WORK ORDER.
Count only the lines of the records that hold "PROG", then give the number without any other words.

═══ SOURCE DATA ═══

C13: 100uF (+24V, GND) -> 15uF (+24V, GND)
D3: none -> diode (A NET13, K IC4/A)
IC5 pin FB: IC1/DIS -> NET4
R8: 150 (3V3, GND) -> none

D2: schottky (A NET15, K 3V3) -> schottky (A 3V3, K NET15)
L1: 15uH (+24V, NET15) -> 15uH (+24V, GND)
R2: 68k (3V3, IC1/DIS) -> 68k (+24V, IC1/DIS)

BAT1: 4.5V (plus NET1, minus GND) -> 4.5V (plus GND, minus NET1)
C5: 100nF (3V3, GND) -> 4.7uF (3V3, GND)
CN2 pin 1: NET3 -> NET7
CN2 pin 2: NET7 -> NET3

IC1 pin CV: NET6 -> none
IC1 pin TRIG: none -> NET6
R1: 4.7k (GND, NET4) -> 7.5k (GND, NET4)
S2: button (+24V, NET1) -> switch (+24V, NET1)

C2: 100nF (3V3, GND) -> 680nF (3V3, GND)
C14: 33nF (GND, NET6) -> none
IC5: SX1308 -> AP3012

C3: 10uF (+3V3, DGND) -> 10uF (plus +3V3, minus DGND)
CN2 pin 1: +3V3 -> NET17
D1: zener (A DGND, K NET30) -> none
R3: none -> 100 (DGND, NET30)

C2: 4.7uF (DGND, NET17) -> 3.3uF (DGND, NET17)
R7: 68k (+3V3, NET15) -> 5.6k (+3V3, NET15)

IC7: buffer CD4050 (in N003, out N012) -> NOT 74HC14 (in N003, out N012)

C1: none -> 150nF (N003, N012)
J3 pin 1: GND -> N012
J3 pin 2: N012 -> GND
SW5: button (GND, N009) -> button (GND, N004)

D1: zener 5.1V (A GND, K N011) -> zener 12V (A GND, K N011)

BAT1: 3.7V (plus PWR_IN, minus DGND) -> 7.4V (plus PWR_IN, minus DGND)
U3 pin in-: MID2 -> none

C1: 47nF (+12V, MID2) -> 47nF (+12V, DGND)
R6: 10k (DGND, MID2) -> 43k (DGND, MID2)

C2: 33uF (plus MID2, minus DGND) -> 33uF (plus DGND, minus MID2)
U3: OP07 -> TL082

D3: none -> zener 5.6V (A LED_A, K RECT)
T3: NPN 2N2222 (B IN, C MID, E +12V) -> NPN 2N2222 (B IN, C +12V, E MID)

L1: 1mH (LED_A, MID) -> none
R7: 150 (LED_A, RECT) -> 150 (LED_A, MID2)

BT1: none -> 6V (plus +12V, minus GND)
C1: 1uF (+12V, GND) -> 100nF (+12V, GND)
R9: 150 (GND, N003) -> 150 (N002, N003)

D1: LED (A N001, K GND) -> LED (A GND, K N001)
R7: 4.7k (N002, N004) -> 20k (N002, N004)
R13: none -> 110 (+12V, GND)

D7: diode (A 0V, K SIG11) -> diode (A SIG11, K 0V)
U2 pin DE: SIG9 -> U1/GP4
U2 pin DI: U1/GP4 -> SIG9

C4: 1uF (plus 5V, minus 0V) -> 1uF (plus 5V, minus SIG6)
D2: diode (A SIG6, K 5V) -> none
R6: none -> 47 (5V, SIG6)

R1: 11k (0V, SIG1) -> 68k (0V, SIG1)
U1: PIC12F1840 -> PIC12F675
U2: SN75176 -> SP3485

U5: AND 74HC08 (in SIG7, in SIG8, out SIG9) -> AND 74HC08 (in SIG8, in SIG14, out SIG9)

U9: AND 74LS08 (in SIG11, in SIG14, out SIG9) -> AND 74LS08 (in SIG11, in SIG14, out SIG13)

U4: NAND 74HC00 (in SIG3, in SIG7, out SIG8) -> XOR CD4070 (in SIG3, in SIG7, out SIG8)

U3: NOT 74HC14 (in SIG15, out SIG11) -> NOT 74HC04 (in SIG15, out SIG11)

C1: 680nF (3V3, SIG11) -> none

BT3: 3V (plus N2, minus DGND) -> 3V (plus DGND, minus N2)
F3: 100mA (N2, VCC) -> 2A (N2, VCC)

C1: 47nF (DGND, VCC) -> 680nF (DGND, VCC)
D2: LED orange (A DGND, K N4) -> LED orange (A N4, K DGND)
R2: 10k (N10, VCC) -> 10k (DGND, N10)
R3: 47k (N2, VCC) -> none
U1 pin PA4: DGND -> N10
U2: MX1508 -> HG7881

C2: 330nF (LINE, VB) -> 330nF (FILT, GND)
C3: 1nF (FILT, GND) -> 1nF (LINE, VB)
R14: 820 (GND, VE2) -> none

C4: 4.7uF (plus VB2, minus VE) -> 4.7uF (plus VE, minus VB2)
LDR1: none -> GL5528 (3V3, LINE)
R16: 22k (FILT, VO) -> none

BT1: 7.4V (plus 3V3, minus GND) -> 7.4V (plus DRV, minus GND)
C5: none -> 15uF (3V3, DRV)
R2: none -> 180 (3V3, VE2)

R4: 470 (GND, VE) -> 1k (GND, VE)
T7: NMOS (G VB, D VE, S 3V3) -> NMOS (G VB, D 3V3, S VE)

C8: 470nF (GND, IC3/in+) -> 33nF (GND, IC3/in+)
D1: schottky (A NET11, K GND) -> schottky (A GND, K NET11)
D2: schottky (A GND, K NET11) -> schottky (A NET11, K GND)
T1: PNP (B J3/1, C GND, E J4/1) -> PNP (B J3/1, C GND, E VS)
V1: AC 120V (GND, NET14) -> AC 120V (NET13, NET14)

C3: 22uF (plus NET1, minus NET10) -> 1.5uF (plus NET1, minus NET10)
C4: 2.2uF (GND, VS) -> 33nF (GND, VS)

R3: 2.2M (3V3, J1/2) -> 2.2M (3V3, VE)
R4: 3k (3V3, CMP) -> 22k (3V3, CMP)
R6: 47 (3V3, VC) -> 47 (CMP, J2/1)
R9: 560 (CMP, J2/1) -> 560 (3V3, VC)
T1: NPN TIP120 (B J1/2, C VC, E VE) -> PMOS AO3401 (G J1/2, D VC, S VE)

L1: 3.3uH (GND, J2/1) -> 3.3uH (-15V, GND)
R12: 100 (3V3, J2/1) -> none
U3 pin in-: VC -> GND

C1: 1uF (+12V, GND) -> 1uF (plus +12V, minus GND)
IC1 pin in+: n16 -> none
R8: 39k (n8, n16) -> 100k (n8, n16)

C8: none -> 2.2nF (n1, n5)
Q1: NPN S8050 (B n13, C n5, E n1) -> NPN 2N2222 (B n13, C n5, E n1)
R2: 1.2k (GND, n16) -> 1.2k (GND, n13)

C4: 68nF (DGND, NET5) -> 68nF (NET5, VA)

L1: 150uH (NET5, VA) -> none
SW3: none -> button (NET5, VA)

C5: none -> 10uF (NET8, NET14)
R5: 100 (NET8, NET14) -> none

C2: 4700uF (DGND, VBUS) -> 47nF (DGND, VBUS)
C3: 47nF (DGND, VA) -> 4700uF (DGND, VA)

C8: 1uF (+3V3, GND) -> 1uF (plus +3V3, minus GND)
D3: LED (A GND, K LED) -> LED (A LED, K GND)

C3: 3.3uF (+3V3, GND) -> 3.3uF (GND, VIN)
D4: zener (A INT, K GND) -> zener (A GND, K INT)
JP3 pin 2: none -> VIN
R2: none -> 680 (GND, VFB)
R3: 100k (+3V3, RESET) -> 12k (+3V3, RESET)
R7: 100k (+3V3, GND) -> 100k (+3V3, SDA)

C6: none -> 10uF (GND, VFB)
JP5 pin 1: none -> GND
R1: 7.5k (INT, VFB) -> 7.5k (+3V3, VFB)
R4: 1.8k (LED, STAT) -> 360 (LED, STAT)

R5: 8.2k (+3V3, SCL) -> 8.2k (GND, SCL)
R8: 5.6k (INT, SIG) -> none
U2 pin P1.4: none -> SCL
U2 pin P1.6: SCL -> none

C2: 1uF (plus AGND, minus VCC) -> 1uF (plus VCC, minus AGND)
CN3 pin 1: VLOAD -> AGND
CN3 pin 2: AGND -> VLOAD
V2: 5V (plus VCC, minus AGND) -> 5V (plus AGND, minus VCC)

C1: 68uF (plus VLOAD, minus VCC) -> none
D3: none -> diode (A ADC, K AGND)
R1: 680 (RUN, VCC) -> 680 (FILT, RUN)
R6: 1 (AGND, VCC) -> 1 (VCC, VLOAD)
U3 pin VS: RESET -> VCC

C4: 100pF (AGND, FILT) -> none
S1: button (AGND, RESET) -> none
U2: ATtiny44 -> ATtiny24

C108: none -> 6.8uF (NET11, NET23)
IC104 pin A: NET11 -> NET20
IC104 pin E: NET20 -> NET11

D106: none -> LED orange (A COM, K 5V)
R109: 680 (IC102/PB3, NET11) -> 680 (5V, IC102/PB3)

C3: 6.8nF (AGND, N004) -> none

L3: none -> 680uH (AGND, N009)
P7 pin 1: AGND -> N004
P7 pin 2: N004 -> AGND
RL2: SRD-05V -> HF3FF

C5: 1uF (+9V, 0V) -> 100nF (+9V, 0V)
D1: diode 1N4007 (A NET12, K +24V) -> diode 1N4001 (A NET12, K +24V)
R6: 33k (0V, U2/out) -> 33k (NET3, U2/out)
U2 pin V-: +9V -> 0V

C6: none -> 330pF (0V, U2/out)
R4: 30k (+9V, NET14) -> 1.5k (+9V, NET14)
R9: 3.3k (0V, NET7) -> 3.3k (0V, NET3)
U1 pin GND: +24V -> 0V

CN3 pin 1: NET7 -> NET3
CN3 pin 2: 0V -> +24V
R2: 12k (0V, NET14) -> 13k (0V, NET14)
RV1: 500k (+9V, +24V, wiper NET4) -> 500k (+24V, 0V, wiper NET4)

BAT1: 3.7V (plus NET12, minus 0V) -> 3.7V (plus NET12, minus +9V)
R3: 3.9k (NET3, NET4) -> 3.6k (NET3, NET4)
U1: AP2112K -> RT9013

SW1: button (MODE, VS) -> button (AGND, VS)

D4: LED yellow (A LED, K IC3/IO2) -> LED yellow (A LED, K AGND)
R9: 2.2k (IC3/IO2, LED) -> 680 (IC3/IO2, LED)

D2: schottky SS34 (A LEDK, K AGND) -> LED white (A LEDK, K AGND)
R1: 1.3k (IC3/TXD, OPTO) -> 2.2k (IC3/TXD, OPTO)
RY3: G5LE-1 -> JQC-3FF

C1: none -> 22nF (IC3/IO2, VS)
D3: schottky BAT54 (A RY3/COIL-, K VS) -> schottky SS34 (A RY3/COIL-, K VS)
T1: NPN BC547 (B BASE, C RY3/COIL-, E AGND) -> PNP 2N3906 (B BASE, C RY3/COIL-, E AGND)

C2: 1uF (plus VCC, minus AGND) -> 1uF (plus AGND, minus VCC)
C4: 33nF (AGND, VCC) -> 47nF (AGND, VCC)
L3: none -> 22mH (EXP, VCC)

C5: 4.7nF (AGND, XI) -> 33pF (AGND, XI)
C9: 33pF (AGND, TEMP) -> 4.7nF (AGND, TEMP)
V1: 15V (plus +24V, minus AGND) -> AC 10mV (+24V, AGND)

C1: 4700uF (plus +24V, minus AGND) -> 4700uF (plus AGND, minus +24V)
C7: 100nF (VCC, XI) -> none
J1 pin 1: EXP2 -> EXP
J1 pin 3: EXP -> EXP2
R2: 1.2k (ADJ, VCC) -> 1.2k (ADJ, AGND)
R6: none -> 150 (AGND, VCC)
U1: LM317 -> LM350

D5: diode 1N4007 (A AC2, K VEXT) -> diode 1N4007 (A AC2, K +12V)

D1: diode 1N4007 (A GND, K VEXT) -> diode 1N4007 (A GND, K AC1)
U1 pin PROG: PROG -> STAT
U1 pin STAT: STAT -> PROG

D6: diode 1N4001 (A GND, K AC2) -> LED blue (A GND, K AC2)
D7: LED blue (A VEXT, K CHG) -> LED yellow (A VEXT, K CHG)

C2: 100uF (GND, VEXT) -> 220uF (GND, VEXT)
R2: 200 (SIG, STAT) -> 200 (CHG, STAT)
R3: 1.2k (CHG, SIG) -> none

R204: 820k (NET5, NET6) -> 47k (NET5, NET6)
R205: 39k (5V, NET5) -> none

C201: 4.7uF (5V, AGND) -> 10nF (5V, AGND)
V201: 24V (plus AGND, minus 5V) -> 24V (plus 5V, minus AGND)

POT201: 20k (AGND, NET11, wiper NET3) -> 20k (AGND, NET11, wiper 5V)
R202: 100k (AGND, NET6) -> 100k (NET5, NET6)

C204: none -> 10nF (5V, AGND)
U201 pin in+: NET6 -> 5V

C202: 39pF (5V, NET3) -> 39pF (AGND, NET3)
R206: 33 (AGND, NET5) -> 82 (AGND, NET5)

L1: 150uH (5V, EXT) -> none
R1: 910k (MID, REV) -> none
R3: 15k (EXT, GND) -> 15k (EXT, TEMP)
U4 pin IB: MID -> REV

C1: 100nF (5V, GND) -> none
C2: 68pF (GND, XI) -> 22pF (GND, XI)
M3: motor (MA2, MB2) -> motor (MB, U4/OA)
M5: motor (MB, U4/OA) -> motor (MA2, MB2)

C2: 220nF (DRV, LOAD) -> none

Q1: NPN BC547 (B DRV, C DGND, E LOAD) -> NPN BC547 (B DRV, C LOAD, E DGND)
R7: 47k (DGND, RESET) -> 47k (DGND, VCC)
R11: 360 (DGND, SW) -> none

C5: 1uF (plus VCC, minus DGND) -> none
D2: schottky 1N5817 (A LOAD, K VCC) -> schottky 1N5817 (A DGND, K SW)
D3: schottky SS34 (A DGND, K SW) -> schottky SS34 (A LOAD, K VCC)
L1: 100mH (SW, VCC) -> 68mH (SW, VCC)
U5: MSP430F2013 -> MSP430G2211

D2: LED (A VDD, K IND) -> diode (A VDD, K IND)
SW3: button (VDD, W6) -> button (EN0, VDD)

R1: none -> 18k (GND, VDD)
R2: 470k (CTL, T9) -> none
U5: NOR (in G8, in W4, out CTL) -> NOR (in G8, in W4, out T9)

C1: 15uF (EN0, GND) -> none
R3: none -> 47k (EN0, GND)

═══

THE COMPLETED TASK.
2